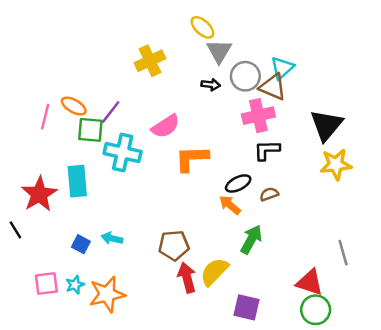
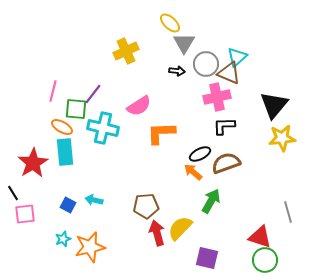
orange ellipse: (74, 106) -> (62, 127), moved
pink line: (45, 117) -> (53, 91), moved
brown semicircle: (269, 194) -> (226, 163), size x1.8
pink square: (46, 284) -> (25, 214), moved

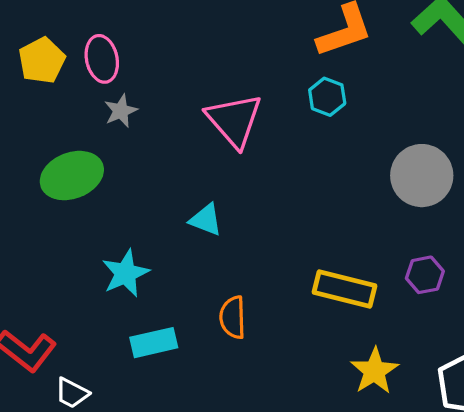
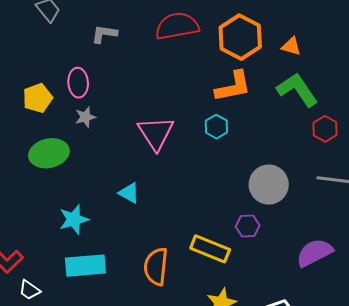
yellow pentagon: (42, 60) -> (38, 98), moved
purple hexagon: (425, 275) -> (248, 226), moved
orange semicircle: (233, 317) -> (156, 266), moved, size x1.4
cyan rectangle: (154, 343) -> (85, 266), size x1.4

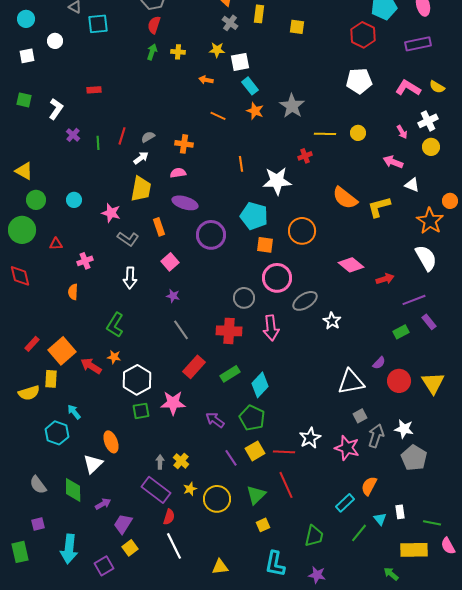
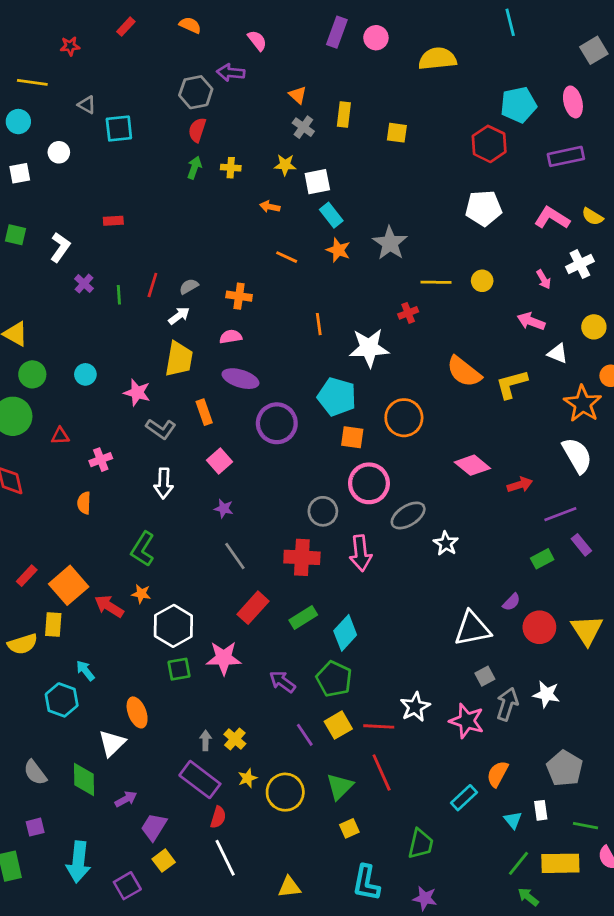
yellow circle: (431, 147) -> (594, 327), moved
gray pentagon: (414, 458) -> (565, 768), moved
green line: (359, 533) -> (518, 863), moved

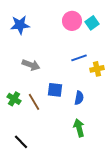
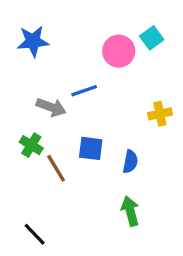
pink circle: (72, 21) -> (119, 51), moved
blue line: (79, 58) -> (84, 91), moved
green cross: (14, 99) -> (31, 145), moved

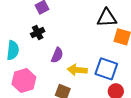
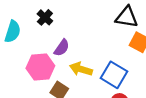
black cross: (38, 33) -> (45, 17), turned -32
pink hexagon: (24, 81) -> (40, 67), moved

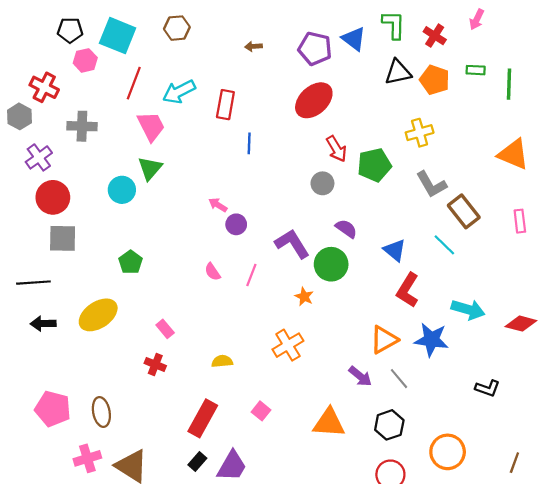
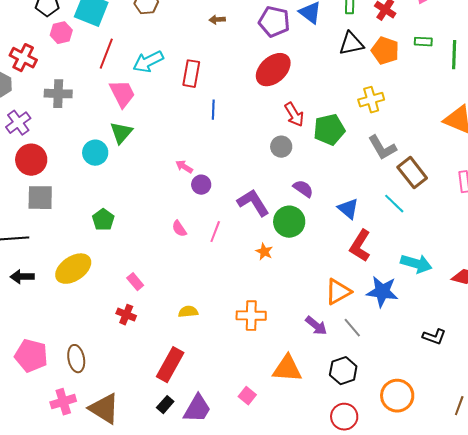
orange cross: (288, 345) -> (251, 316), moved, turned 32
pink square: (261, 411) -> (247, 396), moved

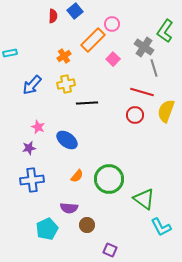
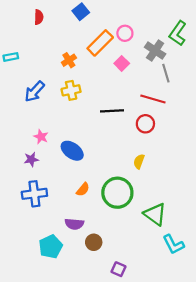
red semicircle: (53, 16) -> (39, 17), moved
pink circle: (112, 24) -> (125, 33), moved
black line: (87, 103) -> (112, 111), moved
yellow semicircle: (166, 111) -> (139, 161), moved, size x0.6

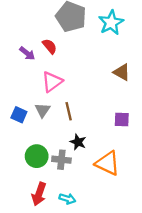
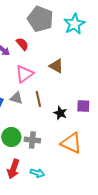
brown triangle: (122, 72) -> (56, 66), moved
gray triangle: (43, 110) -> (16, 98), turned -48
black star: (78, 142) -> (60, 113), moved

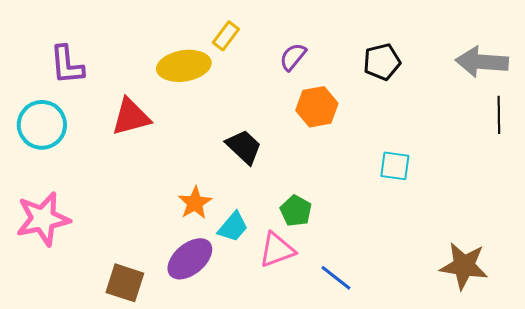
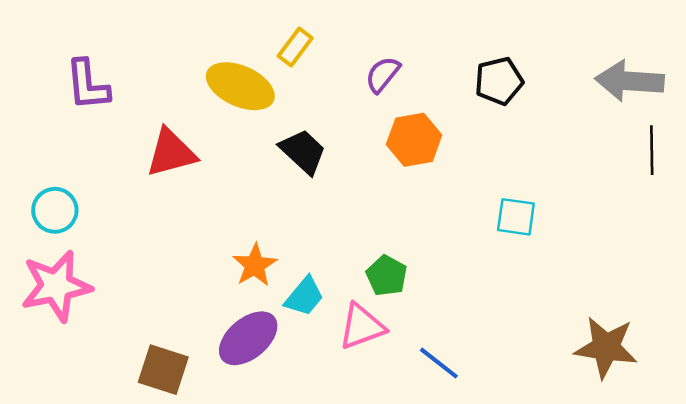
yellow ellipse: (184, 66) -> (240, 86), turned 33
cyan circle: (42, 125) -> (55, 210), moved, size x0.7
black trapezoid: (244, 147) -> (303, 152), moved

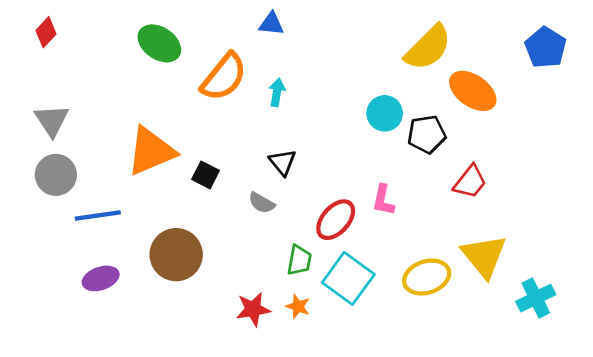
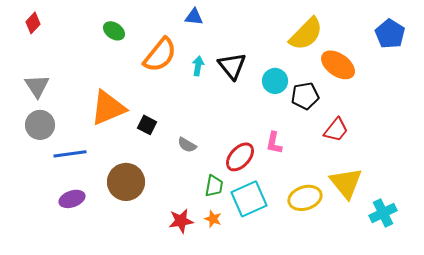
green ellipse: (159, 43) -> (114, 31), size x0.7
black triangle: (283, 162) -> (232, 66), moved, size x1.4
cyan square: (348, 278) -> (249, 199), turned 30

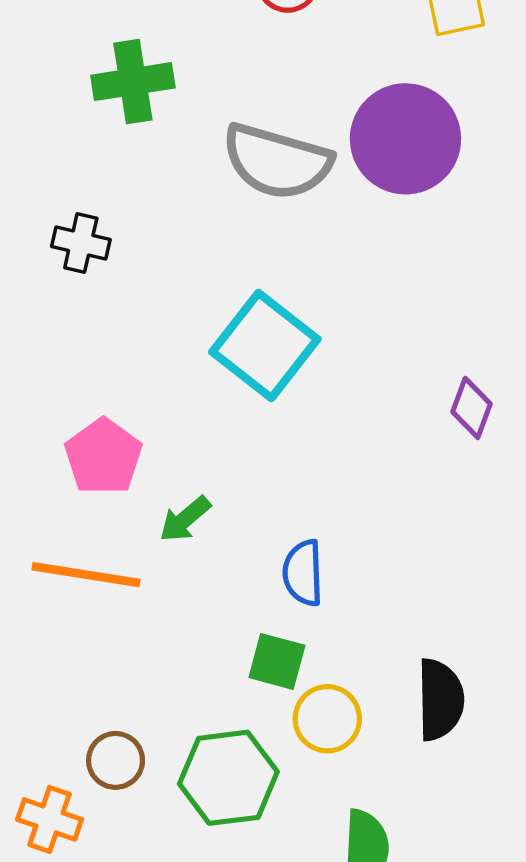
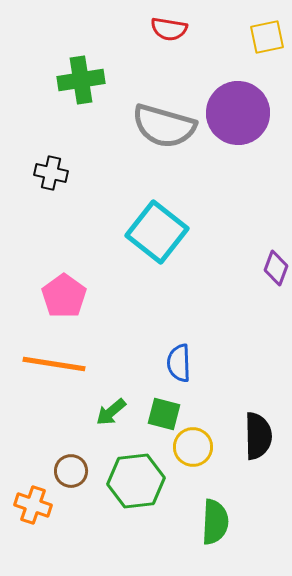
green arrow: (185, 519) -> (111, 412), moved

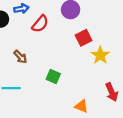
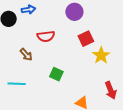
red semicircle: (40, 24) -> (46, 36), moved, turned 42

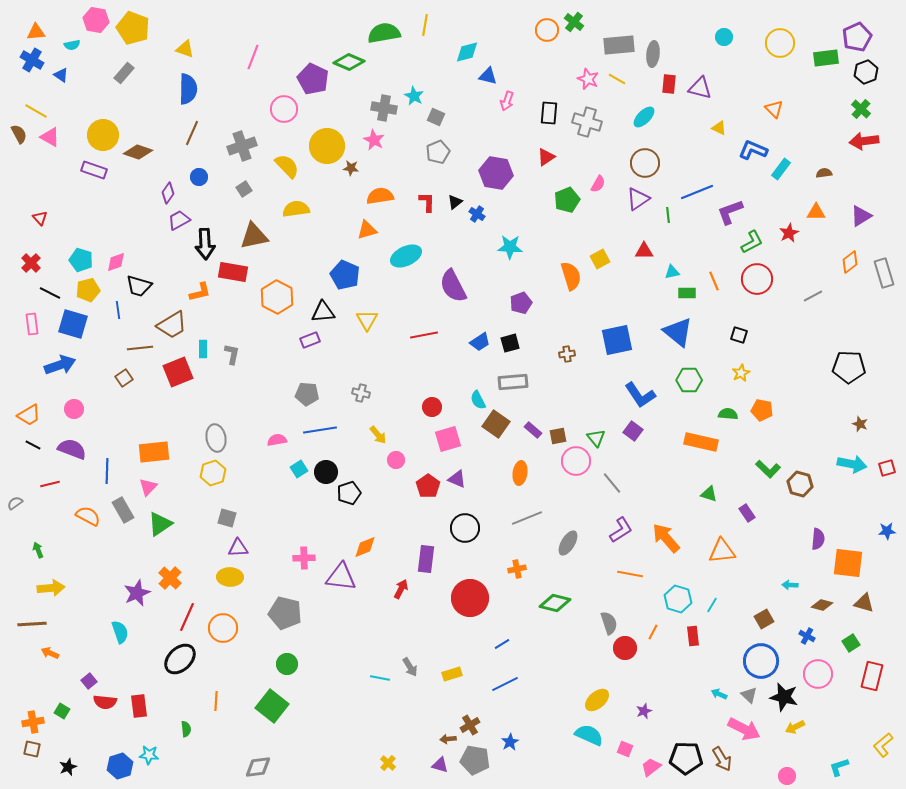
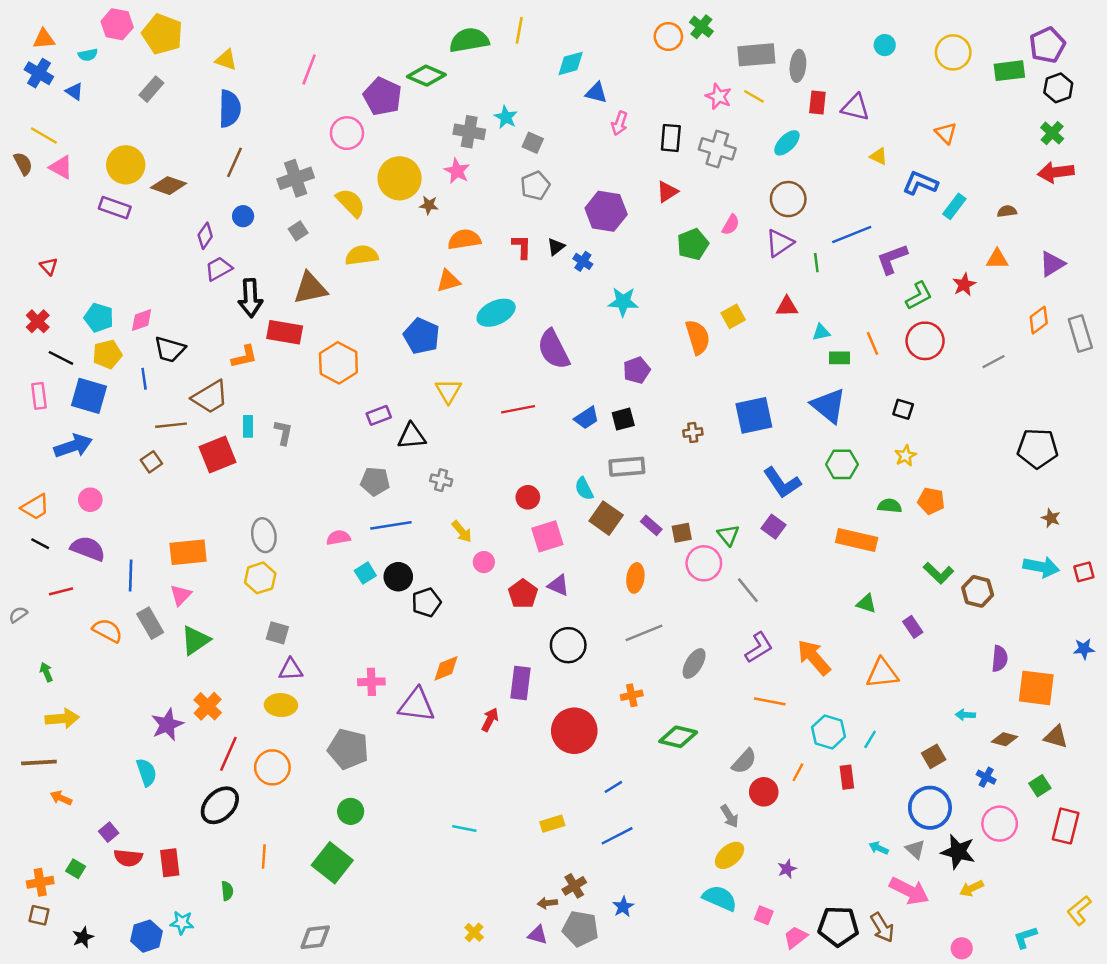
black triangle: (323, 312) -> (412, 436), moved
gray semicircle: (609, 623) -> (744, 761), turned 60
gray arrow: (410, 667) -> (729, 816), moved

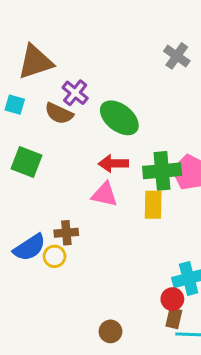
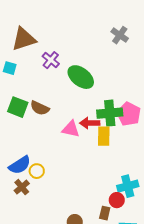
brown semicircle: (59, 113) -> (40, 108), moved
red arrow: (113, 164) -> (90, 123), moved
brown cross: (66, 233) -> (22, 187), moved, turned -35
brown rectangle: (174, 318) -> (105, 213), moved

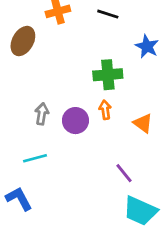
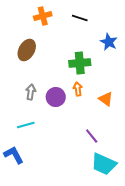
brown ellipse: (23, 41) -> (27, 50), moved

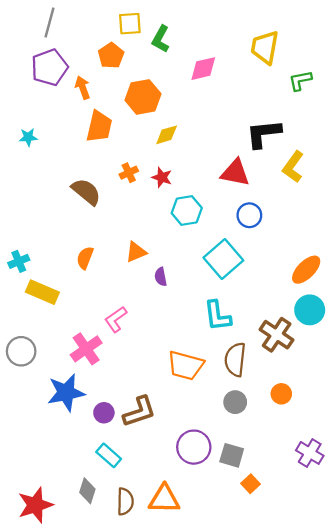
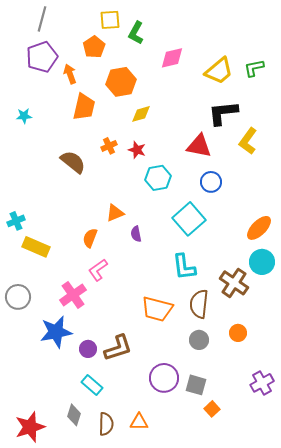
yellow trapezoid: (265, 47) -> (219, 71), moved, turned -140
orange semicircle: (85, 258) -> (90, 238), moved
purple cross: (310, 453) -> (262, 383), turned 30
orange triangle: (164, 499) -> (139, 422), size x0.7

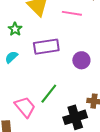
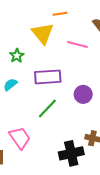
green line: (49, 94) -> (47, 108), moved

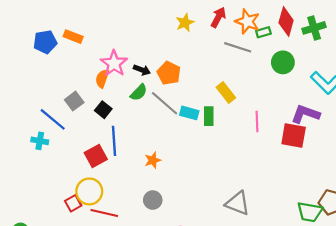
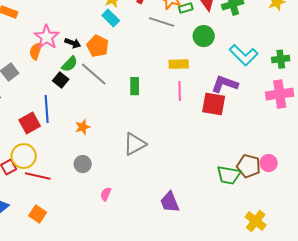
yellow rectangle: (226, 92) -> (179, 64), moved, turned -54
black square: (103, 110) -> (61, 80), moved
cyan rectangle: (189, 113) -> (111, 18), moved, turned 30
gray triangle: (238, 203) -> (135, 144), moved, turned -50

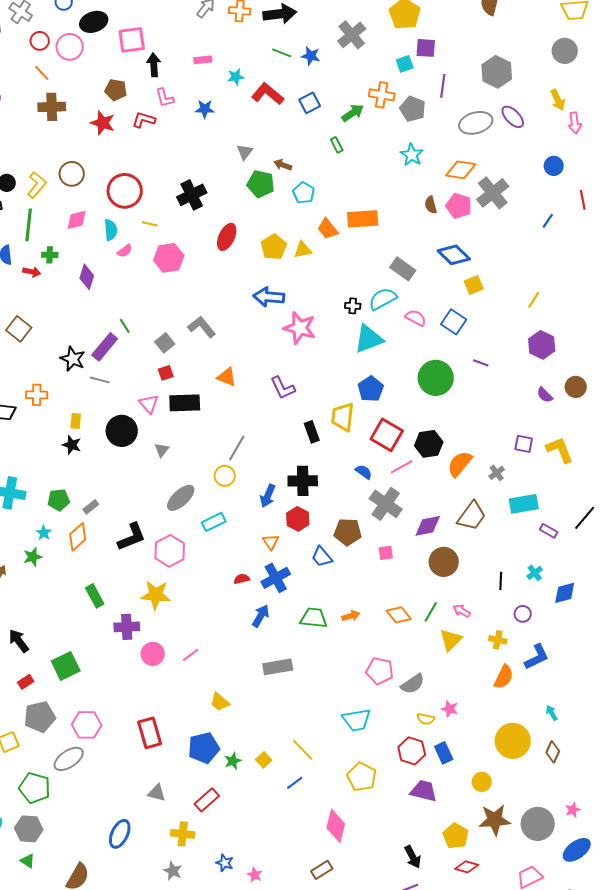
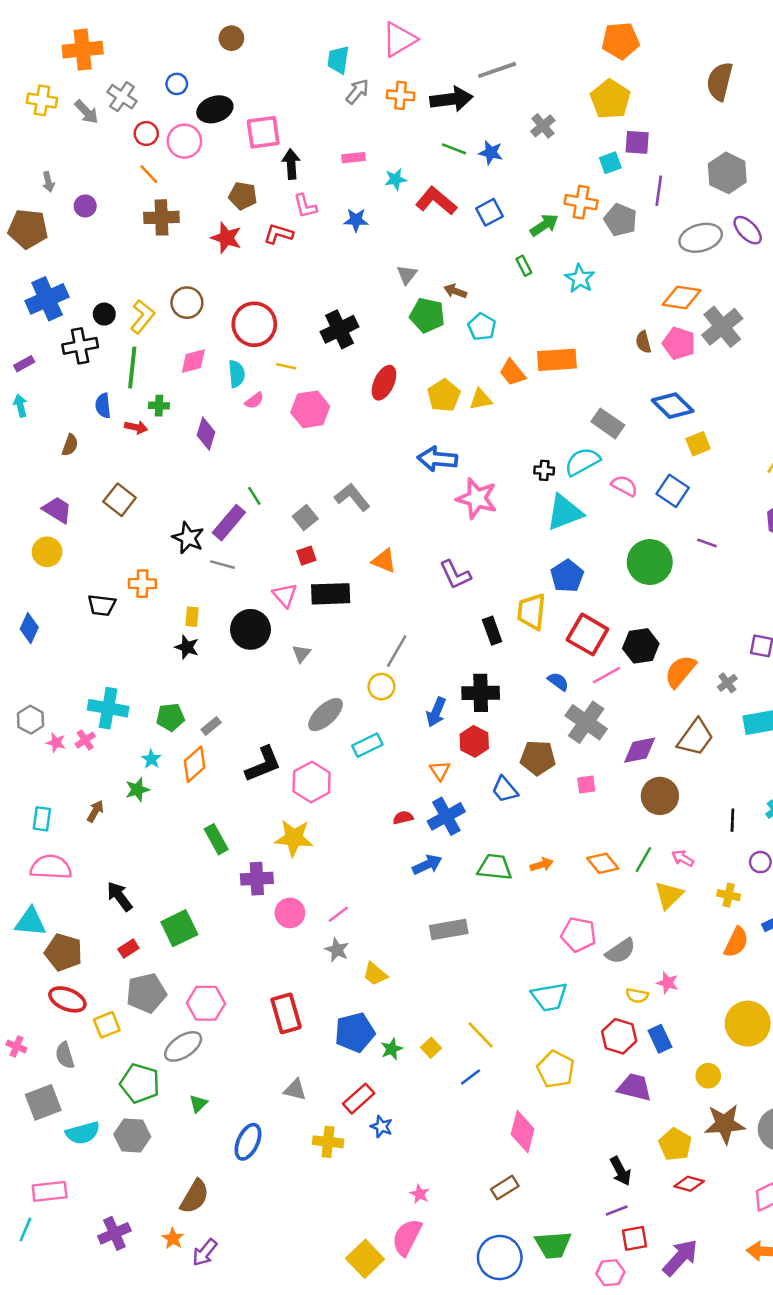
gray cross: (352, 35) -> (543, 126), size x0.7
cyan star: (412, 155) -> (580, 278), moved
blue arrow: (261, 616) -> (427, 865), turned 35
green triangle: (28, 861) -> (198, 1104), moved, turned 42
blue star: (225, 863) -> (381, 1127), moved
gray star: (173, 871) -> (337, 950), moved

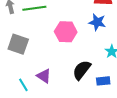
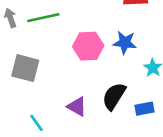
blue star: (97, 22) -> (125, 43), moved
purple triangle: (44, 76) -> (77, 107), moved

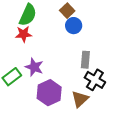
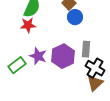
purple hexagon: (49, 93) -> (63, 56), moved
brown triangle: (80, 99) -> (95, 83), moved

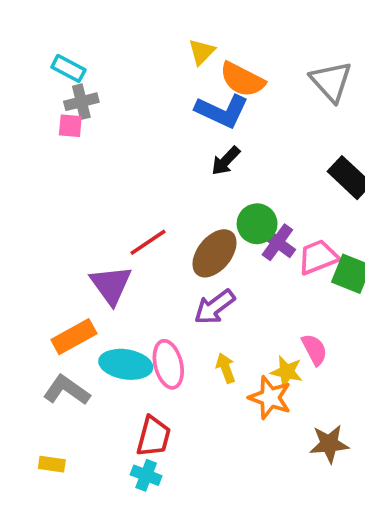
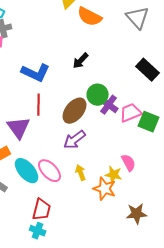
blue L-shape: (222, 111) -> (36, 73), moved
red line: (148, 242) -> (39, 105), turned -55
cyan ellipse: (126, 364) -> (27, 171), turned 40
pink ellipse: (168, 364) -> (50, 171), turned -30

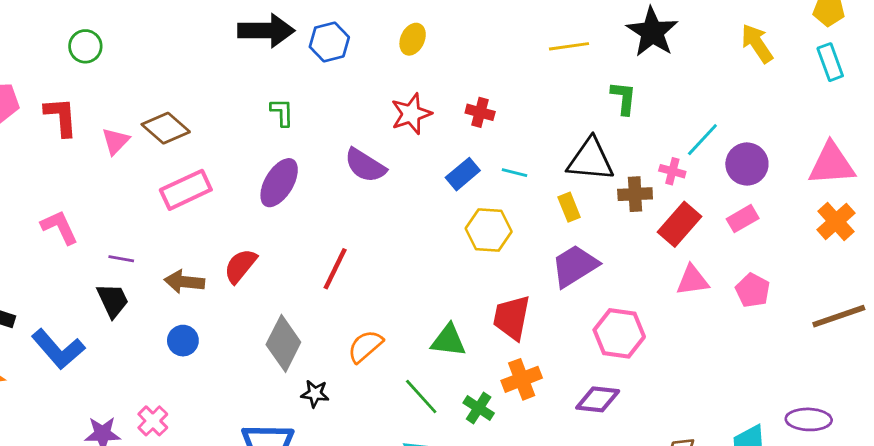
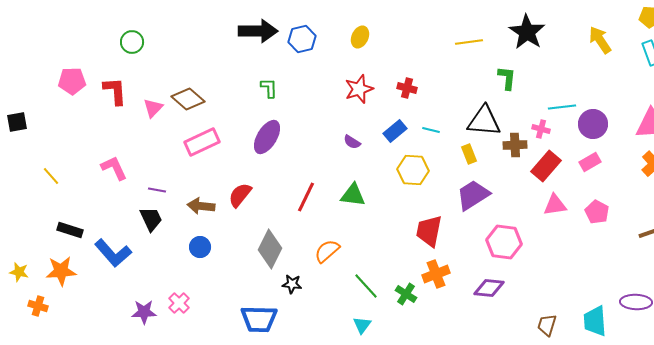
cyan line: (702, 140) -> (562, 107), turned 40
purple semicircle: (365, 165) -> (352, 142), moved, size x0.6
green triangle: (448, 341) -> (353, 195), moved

## EXERCISE BRIEF
Retype the lines from the one containing "cyan line: (702, 140)" through the last line of the records. Leave out everything else.

## RESPONSE TO THIS TASK
cyan line: (702, 140) -> (562, 107), turned 40
purple semicircle: (365, 165) -> (352, 142), moved, size x0.6
green triangle: (448, 341) -> (353, 195), moved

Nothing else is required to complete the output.